*Records excerpted from a collection*

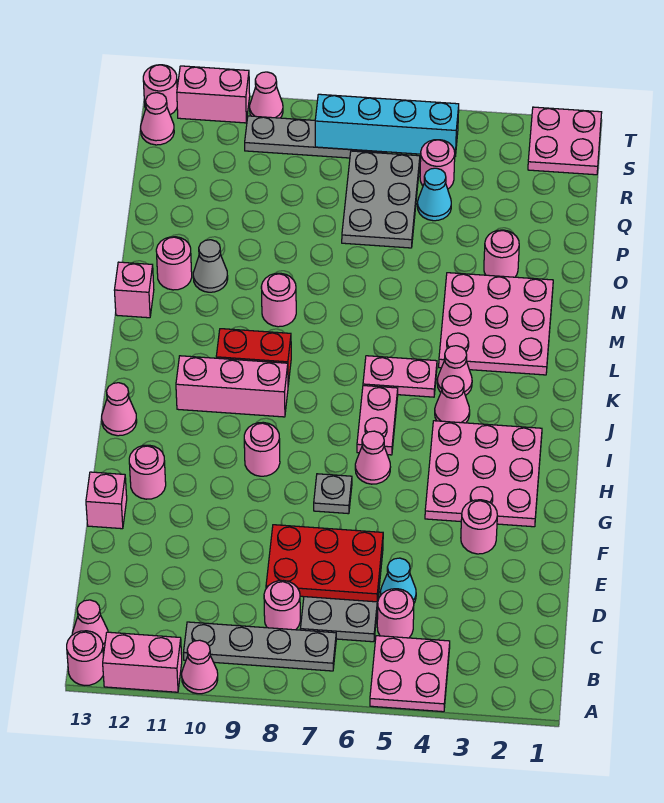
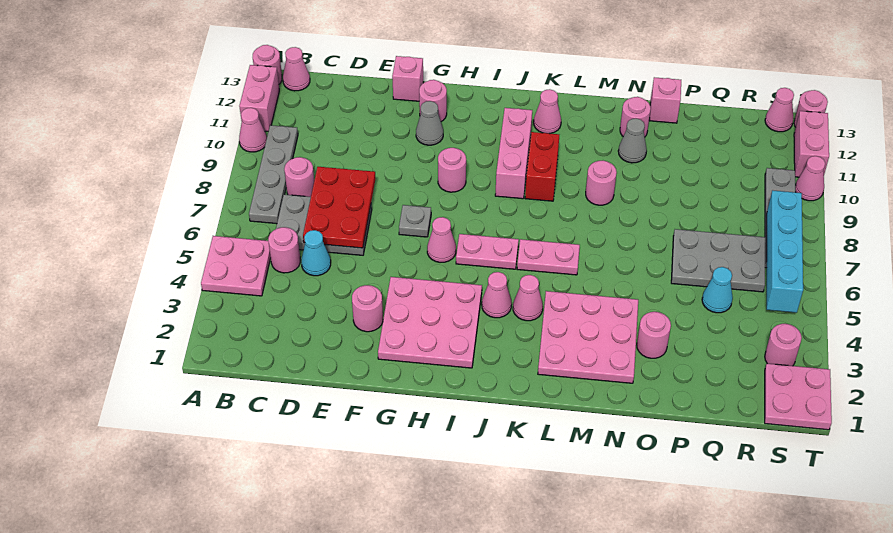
none -> grey cone G11 level 1
pink cone I13 level 1 -> pink cone K12 level 1
pink plate K5:K6 level 1 -> pink plate K6:L6 level 1
pink brick M13 level 1 -> pink brick O13 level 1
pink round brick R5 level 1 -> pink round brick S3 level 1

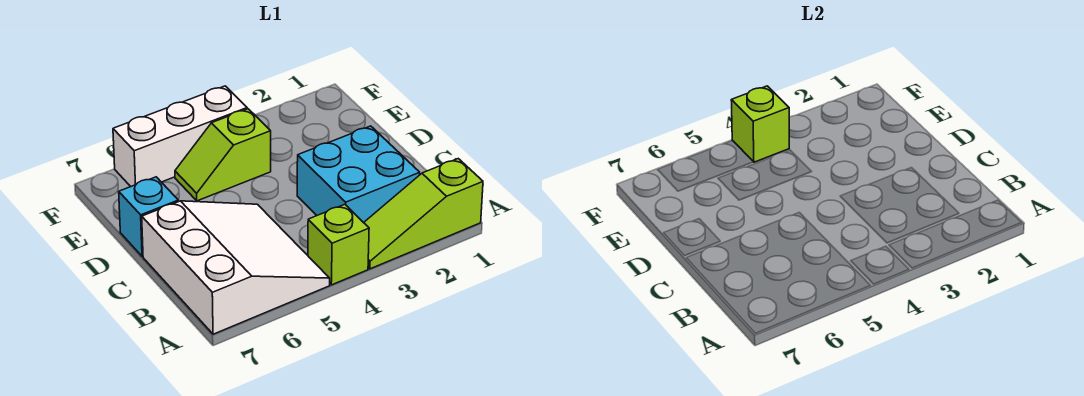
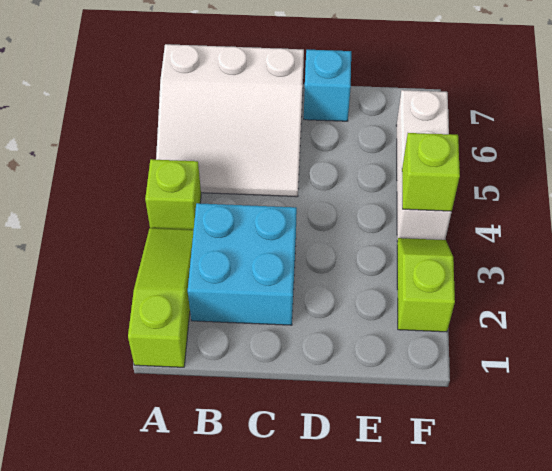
lime slope E4:E5 level 1 top 4 -> lime slope F2:F3 level 1 top 2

*WHAT YOU WILL DO*
Set every record down verbatim. No pictures belong in the copy.

*RESULT*
none -> grey cone G11 level 1
pink cone I13 level 1 -> pink cone K12 level 1
pink plate K5:K6 level 1 -> pink plate K6:L6 level 1
pink brick M13 level 1 -> pink brick O13 level 1
pink round brick R5 level 1 -> pink round brick S3 level 1

lime slope E4:E5 level 1 top 4 -> lime slope F2:F3 level 1 top 2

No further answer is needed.